PROBLEM TO WORK ON: Present every line of the material below as a Markdown table with two columns, "No." for the row number and "Line" for the line's text. Omit blank lines and the picture entries.

— start of MATERIAL FOR THIS TASK —

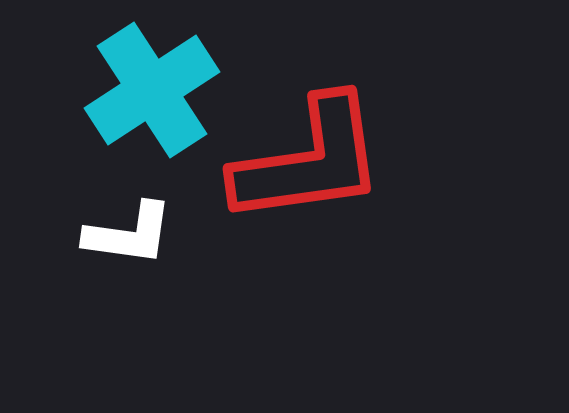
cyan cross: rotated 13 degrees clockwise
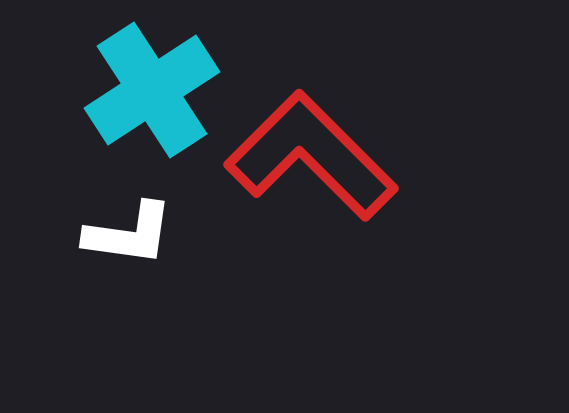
red L-shape: moved 2 px right, 5 px up; rotated 127 degrees counterclockwise
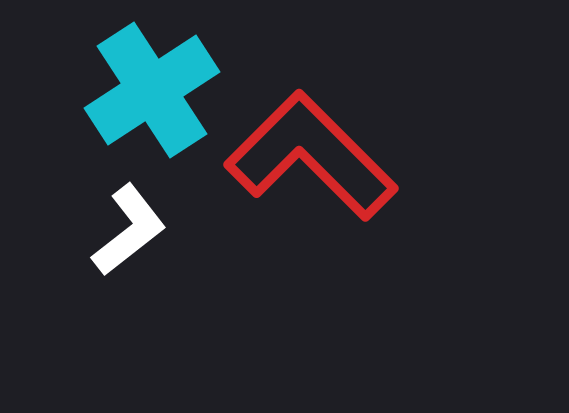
white L-shape: moved 4 px up; rotated 46 degrees counterclockwise
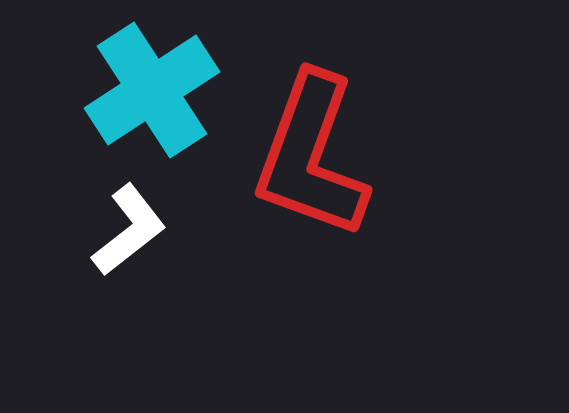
red L-shape: rotated 115 degrees counterclockwise
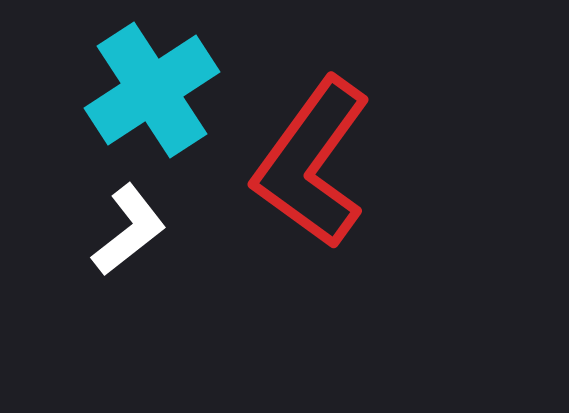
red L-shape: moved 1 px right, 7 px down; rotated 16 degrees clockwise
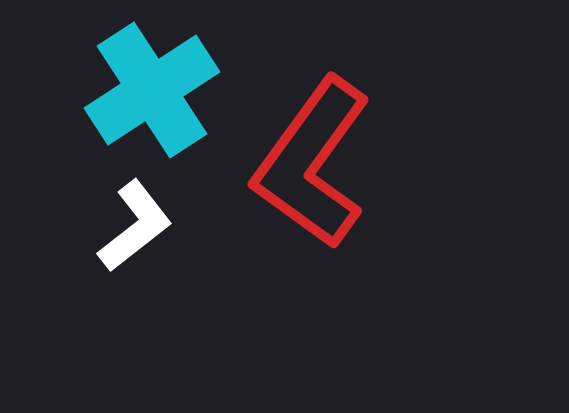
white L-shape: moved 6 px right, 4 px up
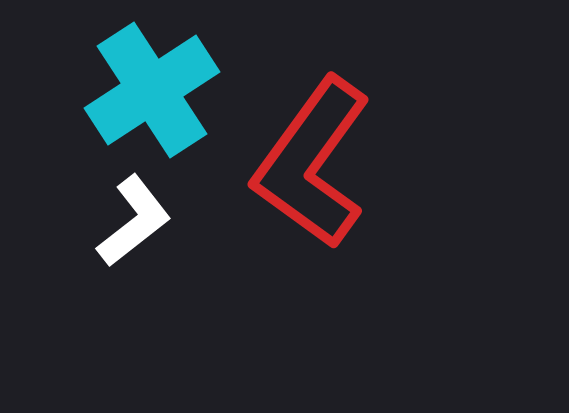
white L-shape: moved 1 px left, 5 px up
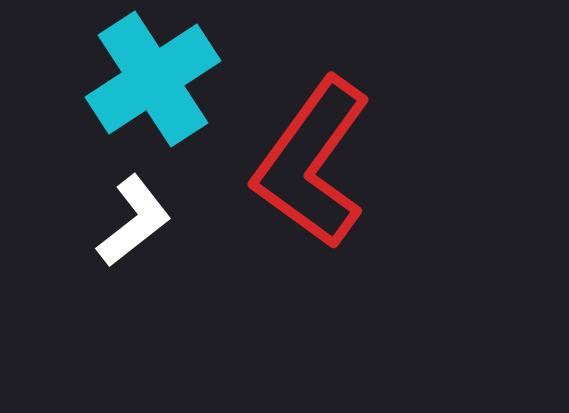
cyan cross: moved 1 px right, 11 px up
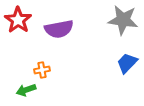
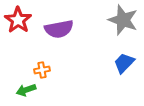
gray star: rotated 12 degrees clockwise
blue trapezoid: moved 3 px left
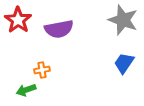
blue trapezoid: rotated 10 degrees counterclockwise
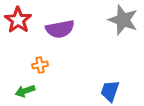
purple semicircle: moved 1 px right
blue trapezoid: moved 14 px left, 28 px down; rotated 15 degrees counterclockwise
orange cross: moved 2 px left, 5 px up
green arrow: moved 1 px left, 1 px down
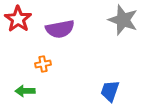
red star: moved 1 px up
orange cross: moved 3 px right, 1 px up
green arrow: rotated 18 degrees clockwise
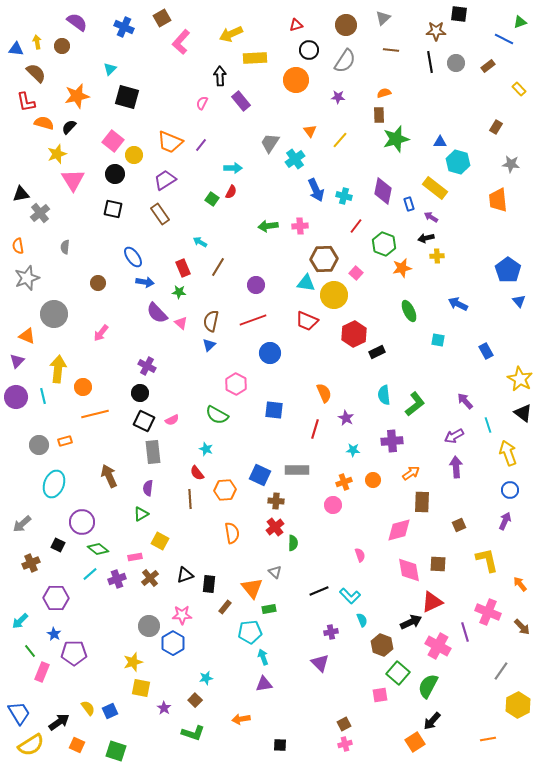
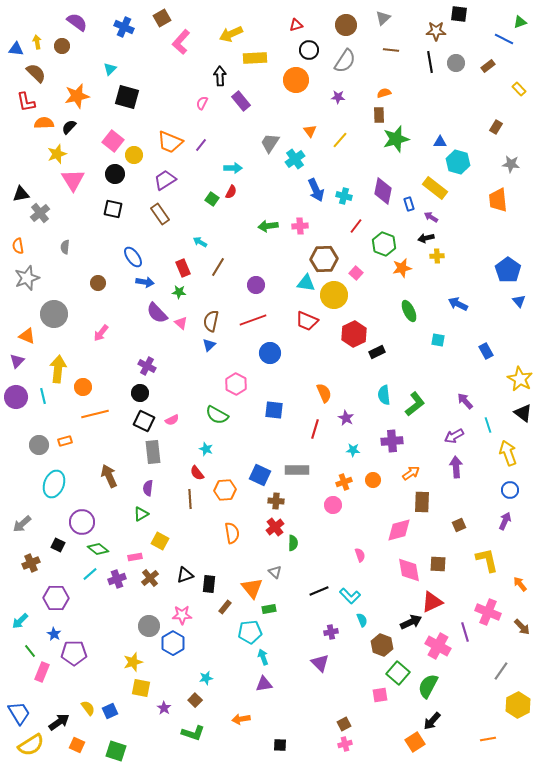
orange semicircle at (44, 123): rotated 18 degrees counterclockwise
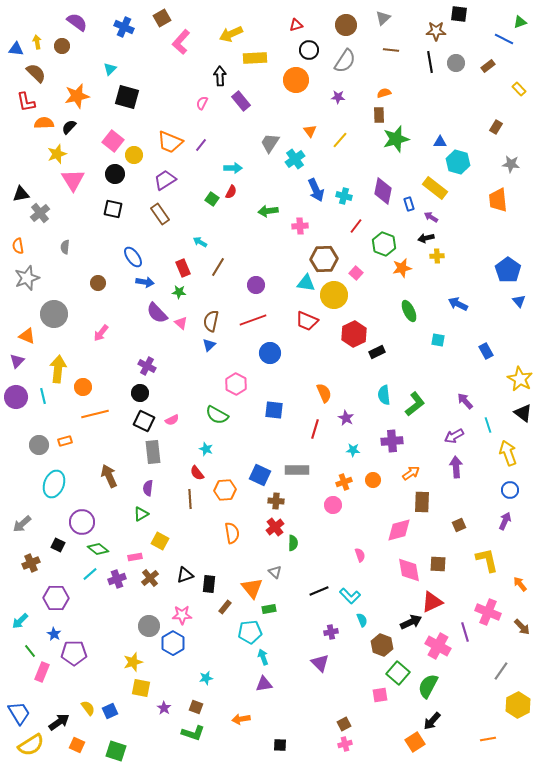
green arrow at (268, 226): moved 15 px up
brown square at (195, 700): moved 1 px right, 7 px down; rotated 24 degrees counterclockwise
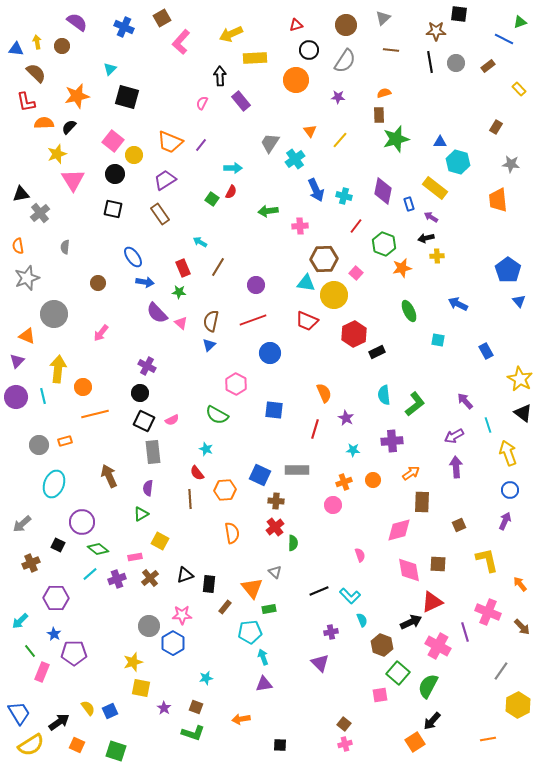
brown square at (344, 724): rotated 24 degrees counterclockwise
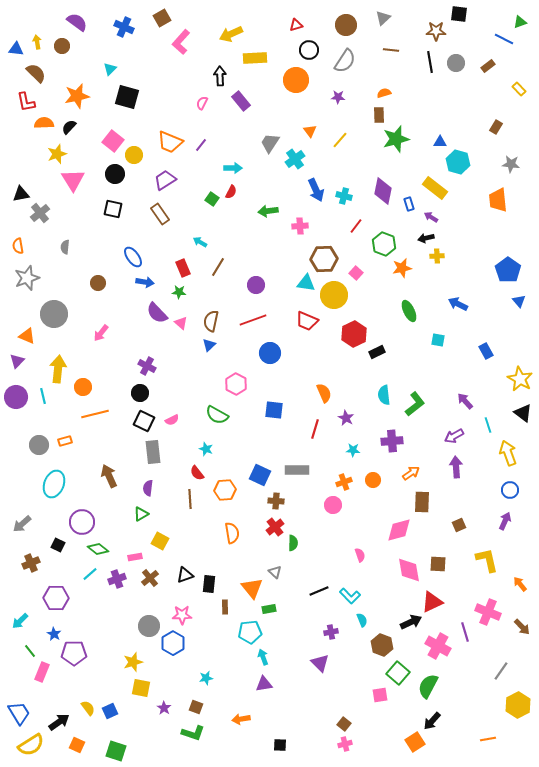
brown rectangle at (225, 607): rotated 40 degrees counterclockwise
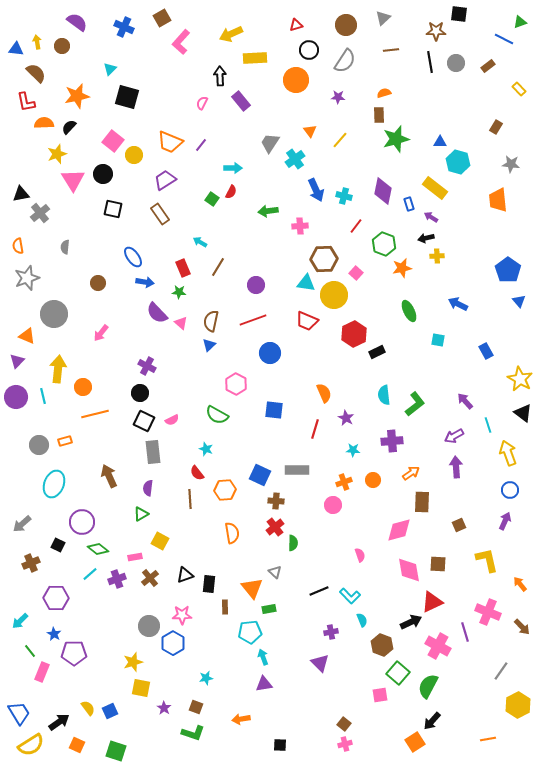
brown line at (391, 50): rotated 14 degrees counterclockwise
black circle at (115, 174): moved 12 px left
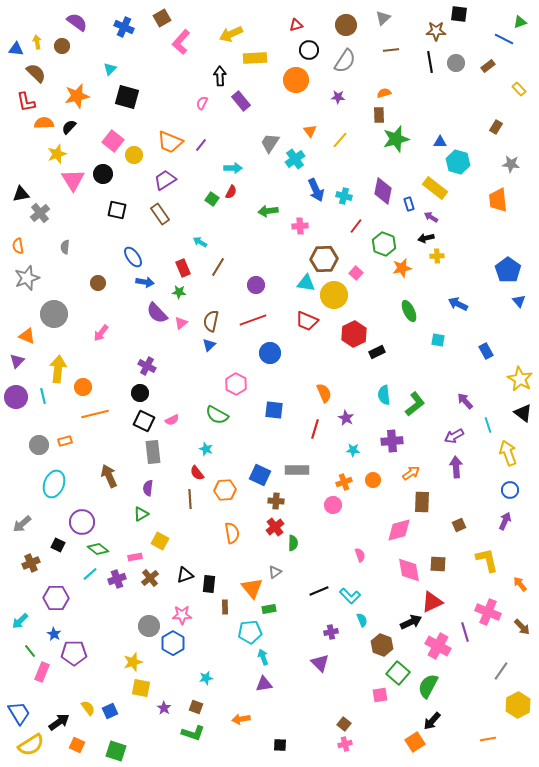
black square at (113, 209): moved 4 px right, 1 px down
pink triangle at (181, 323): rotated 40 degrees clockwise
gray triangle at (275, 572): rotated 40 degrees clockwise
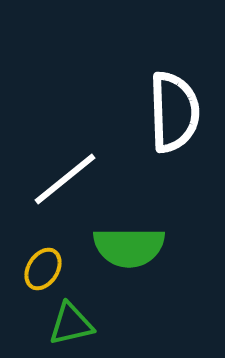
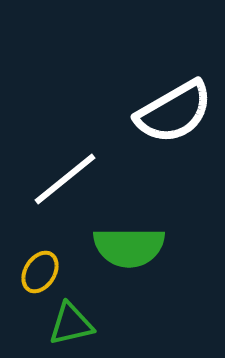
white semicircle: rotated 62 degrees clockwise
yellow ellipse: moved 3 px left, 3 px down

— end of MATERIAL FOR THIS TASK —

TASK RESULT:
| No. | Line |
|---|---|
| 1 | cyan cross: rotated 13 degrees clockwise |
| 2 | red L-shape: moved 2 px right, 5 px up; rotated 127 degrees counterclockwise |
| 3 | white L-shape: moved 4 px up; rotated 46 degrees counterclockwise |
| 4 | red L-shape: rotated 115 degrees counterclockwise |
| 5 | red L-shape: moved 1 px right, 7 px down; rotated 16 degrees clockwise |
| 6 | white L-shape: moved 6 px right, 4 px up |
| 7 | white L-shape: moved 1 px left, 5 px up |
| 8 | cyan cross: moved 1 px right, 11 px up |
| 9 | gray star: rotated 12 degrees clockwise |
| 10 | blue trapezoid: moved 3 px left |
| 11 | blue trapezoid: rotated 10 degrees counterclockwise |
| 12 | purple semicircle: moved 1 px right |
| 13 | blue trapezoid: moved 14 px left, 28 px down; rotated 15 degrees counterclockwise |
| 14 | orange cross: moved 2 px left, 5 px up |
| 15 | green arrow: moved 1 px left, 1 px down |
| 16 | red star: moved 1 px up |
| 17 | orange cross: moved 3 px right, 1 px up |
| 18 | green arrow: rotated 18 degrees clockwise |
| 19 | orange semicircle at (44, 123): rotated 18 degrees counterclockwise |
| 20 | green arrow at (268, 226): moved 15 px up |
| 21 | brown square at (195, 700): moved 1 px right, 7 px down; rotated 24 degrees counterclockwise |
| 22 | brown square at (344, 724): rotated 24 degrees counterclockwise |
| 23 | brown rectangle at (225, 607): rotated 40 degrees counterclockwise |
| 24 | brown line at (391, 50): rotated 14 degrees counterclockwise |
| 25 | black circle at (115, 174): moved 12 px left |
| 26 | black square at (113, 209): moved 4 px right, 1 px down |
| 27 | pink triangle at (181, 323): rotated 40 degrees clockwise |
| 28 | gray triangle at (275, 572): rotated 40 degrees clockwise |
| 29 | white semicircle: rotated 62 degrees clockwise |
| 30 | yellow ellipse: moved 3 px left, 3 px down |